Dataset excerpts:
|---|
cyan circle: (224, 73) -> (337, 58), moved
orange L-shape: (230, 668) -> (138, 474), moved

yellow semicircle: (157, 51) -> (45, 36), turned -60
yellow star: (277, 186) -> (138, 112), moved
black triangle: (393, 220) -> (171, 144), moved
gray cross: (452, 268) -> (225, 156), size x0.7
|---|
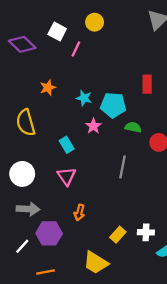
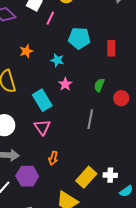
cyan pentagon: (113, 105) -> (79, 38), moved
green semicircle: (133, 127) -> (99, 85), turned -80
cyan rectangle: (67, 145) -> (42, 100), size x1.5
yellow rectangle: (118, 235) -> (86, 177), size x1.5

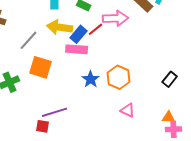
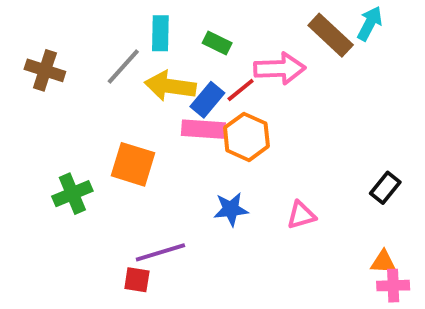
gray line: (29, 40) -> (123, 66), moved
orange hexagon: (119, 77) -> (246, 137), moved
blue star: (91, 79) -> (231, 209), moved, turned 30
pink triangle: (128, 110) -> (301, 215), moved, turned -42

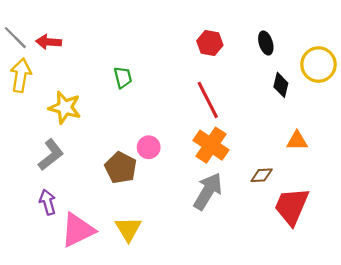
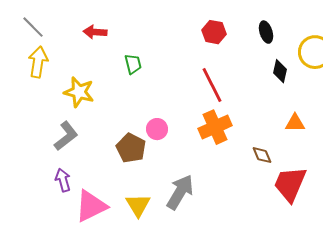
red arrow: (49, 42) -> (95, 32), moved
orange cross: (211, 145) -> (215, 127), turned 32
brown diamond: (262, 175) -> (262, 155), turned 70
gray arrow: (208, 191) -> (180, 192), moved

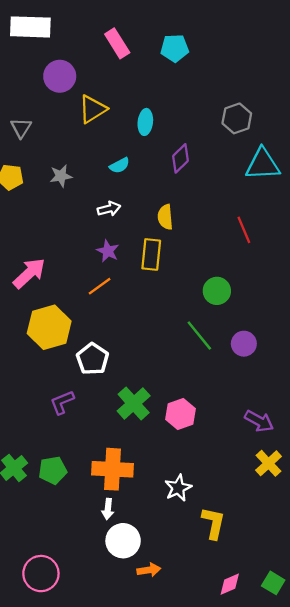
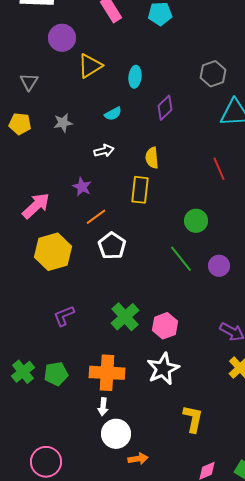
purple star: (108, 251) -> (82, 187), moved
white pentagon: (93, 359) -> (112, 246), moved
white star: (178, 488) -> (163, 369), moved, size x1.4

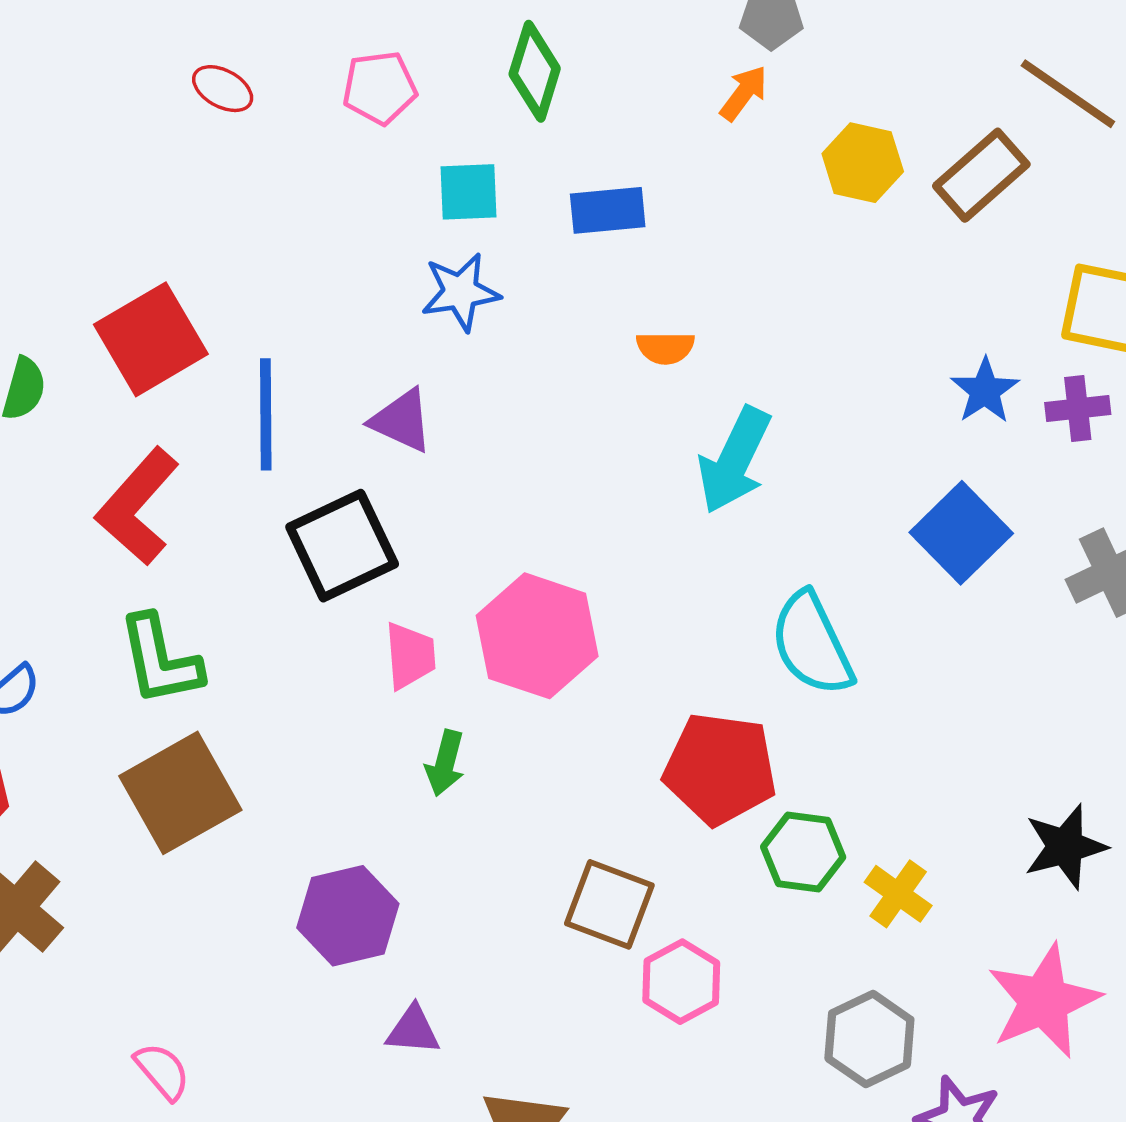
|---|
● **What you will do**: Would you copy all lines in the records where the string "orange" appears?

● **Written solution**:
orange L-shape: (230, 668) -> (138, 474), moved
orange hexagon: (119, 77) -> (246, 137), moved
orange cross: (211, 145) -> (215, 127), turned 32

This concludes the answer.